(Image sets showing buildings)
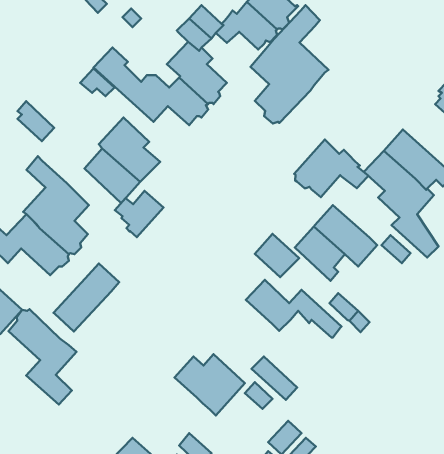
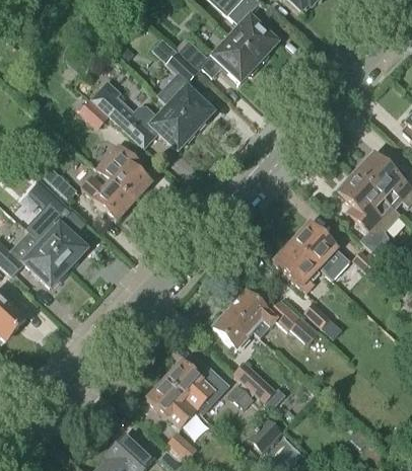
building: [250,5,329,123] -> none
building: [17,101,54,141] -> [43,166,76,203]
building: [294,139,368,197] -> none
building: [115,191,163,237] -> none
building: [255,234,299,277] -> [212,309,253,348]
building: [54,263,119,331] -> none
building: [9,309,77,405] -> none
building: none -> [145,380,196,428]

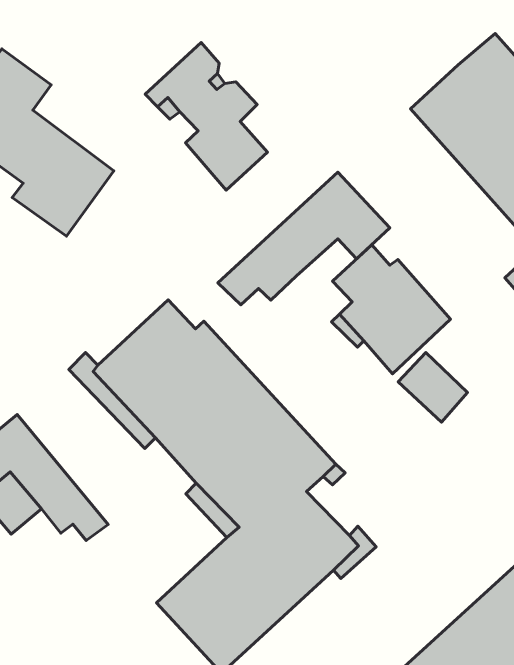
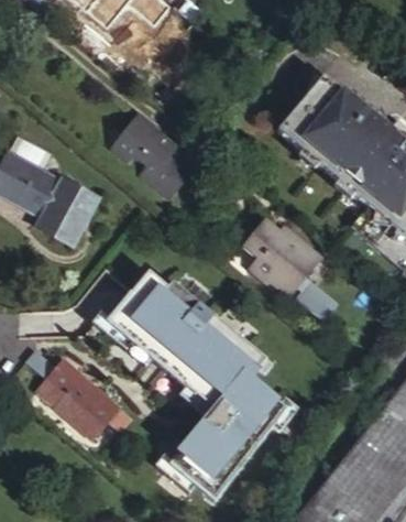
building: [218,172,390,305] -> none

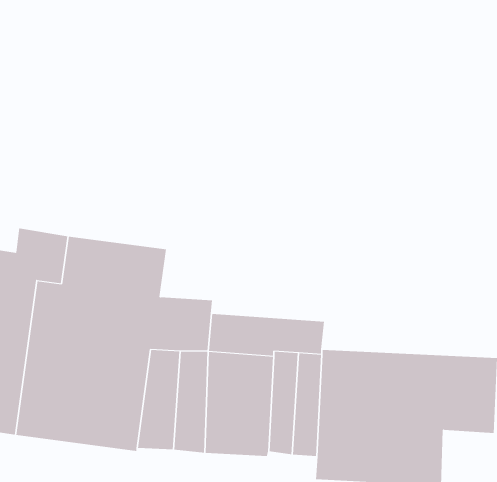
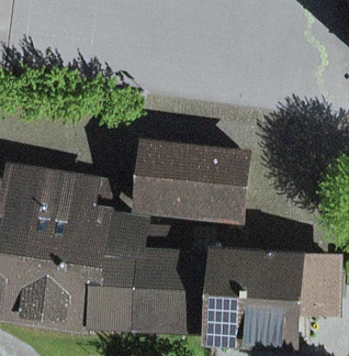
building: none -> [139,147,248,221]

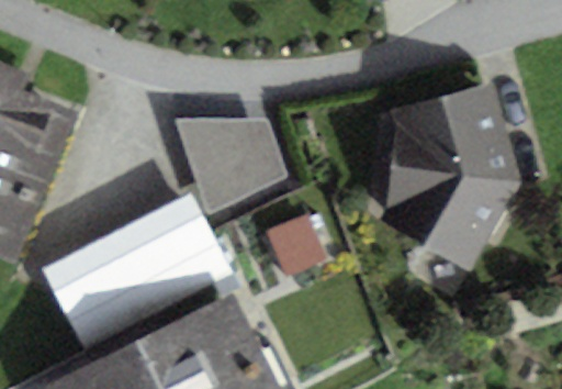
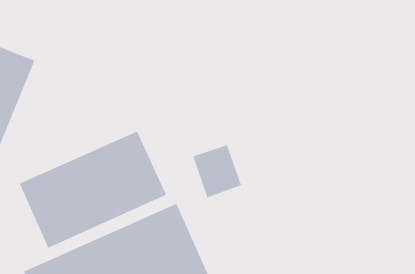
building: [381,84,506,252] -> none
building: [173,111,281,202] -> none

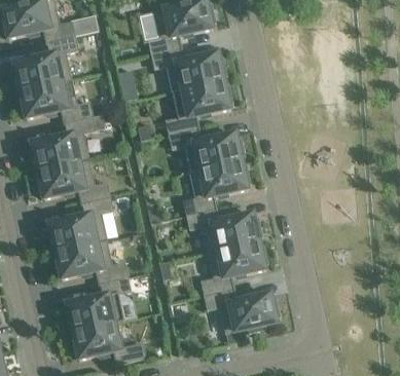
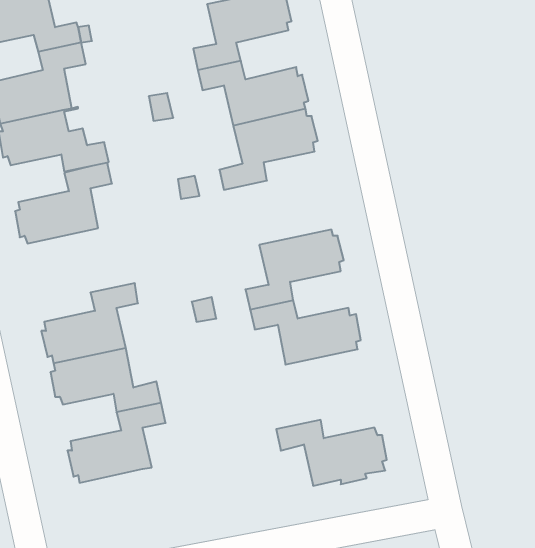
building: [170,127,244,171] -> none
building: [35,159,110,202] -> none
building: [202,240,267,294] -> none
building: [71,321,148,363] -> none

• _To do_: Line by line and exactly, reproduce the span from the line with "building: [381,84,506,252] -> none" through the end of the data above, both ends included, with pictures left out.

• _Task output_:
building: [381,84,506,252] -> none
building: [173,111,281,202] -> none

building: [170,127,244,171] -> none
building: [35,159,110,202] -> none
building: [202,240,267,294] -> none
building: [71,321,148,363] -> none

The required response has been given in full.